[WHAT YOU NEED TO DO]:
In the entries below, begin at the line that has "PIXELS2 pin DIN: D1 -> D7", stop after the line that has "RADIO1 pin MOSI: D8 -> TX", and output those lines exactly with no pictures.

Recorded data
____________
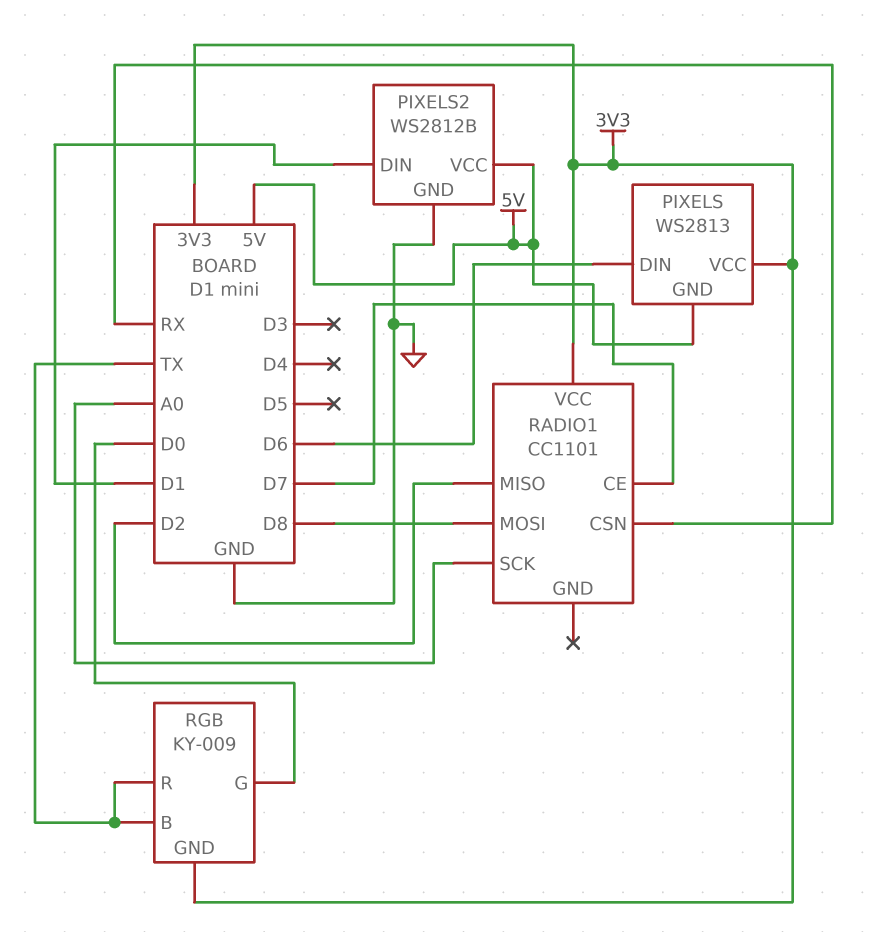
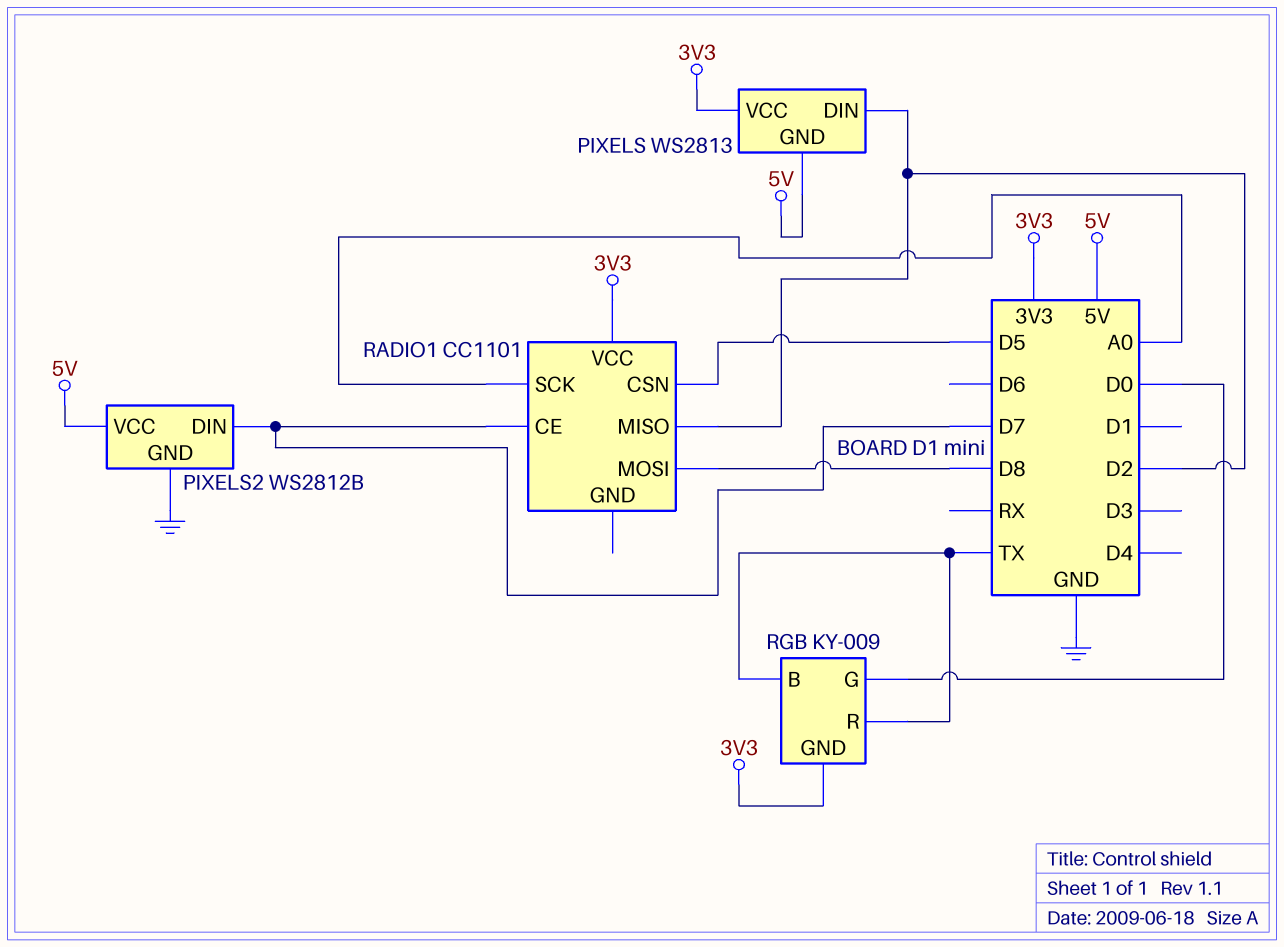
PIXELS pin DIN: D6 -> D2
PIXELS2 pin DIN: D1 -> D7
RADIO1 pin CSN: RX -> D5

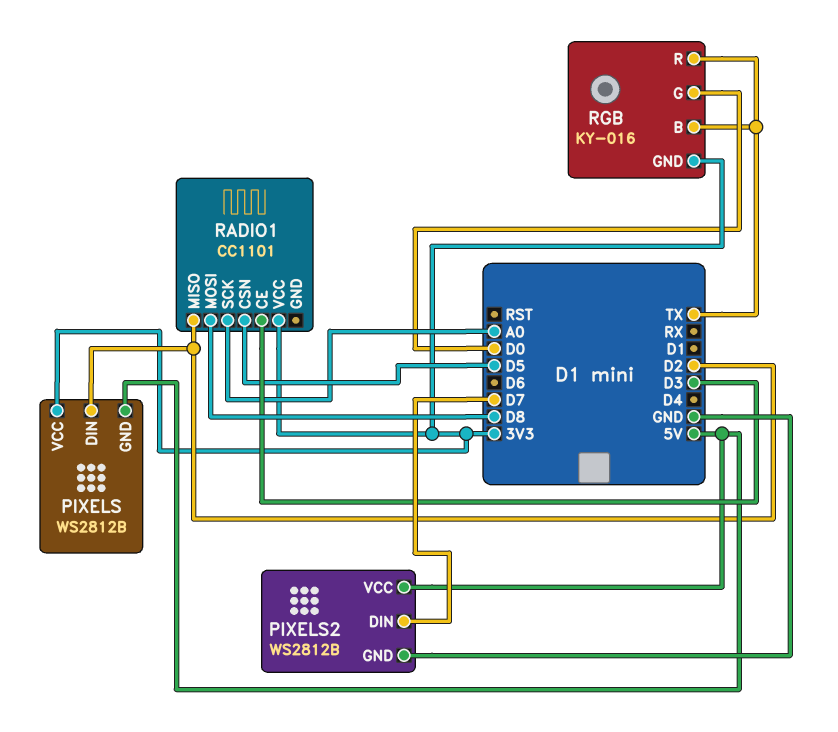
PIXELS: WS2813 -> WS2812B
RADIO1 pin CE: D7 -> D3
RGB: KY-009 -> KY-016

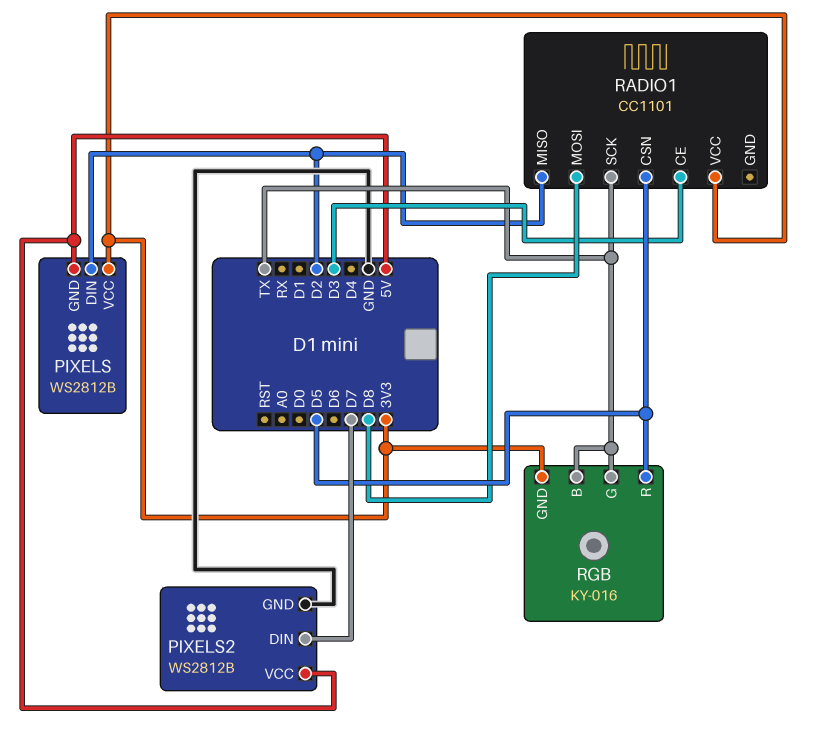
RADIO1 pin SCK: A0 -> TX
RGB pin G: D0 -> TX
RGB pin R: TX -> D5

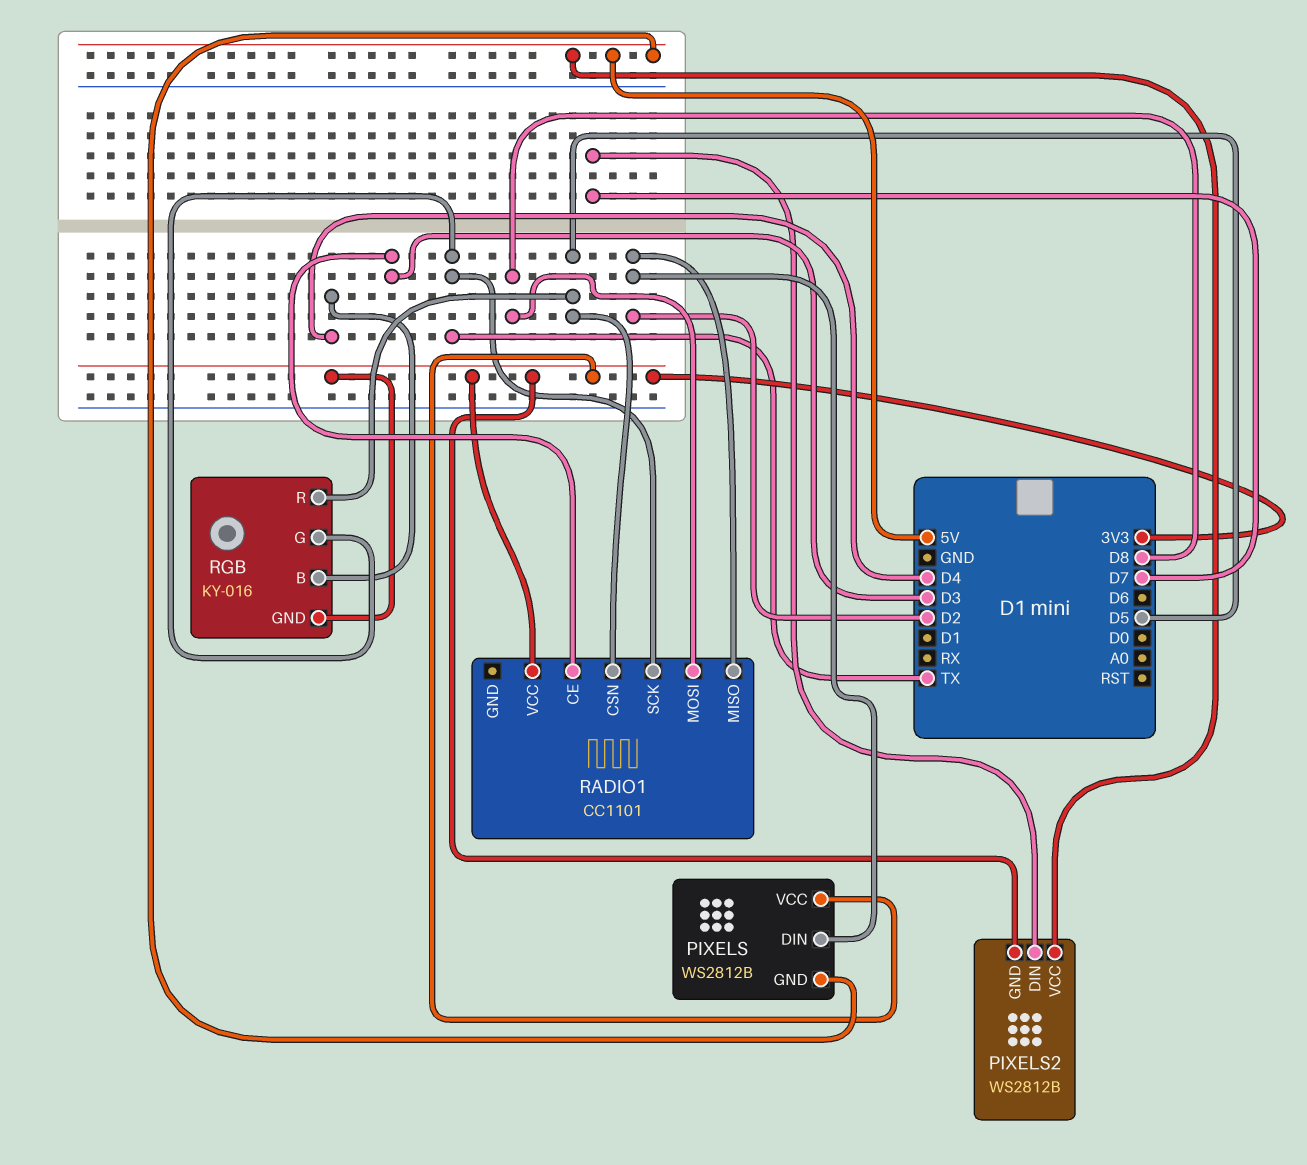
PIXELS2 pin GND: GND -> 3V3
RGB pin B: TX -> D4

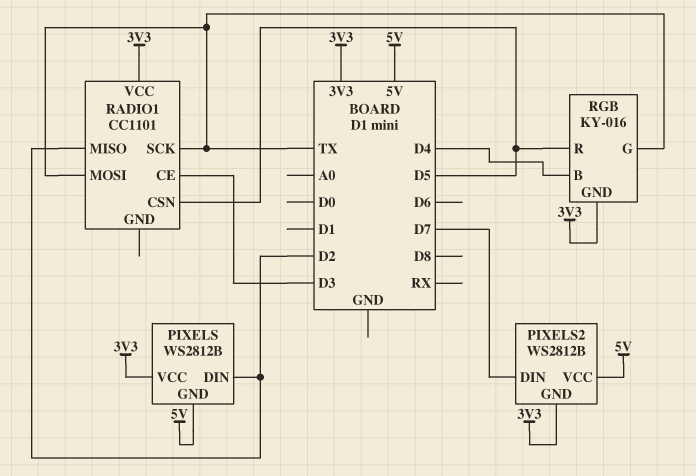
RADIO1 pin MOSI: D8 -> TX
____________
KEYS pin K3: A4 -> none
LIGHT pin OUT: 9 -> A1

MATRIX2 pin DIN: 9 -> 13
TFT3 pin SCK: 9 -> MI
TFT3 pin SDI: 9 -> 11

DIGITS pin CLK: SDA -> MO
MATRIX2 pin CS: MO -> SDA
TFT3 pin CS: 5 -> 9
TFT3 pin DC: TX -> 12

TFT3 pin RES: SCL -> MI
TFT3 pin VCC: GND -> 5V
____________
[TASK SOLUTION]:
PIXELS2 pin DIN: D1 -> D7
RADIO1 pin CSN: RX -> D5

PIXELS: WS2813 -> WS2812B
RADIO1 pin CE: D7 -> D3
RGB: KY-009 -> KY-016

RADIO1 pin SCK: A0 -> TX
RGB pin G: D0 -> TX
RGB pin R: TX -> D5

PIXELS2 pin GND: GND -> 3V3
RGB pin B: TX -> D4

RADIO1 pin MOSI: D8 -> TX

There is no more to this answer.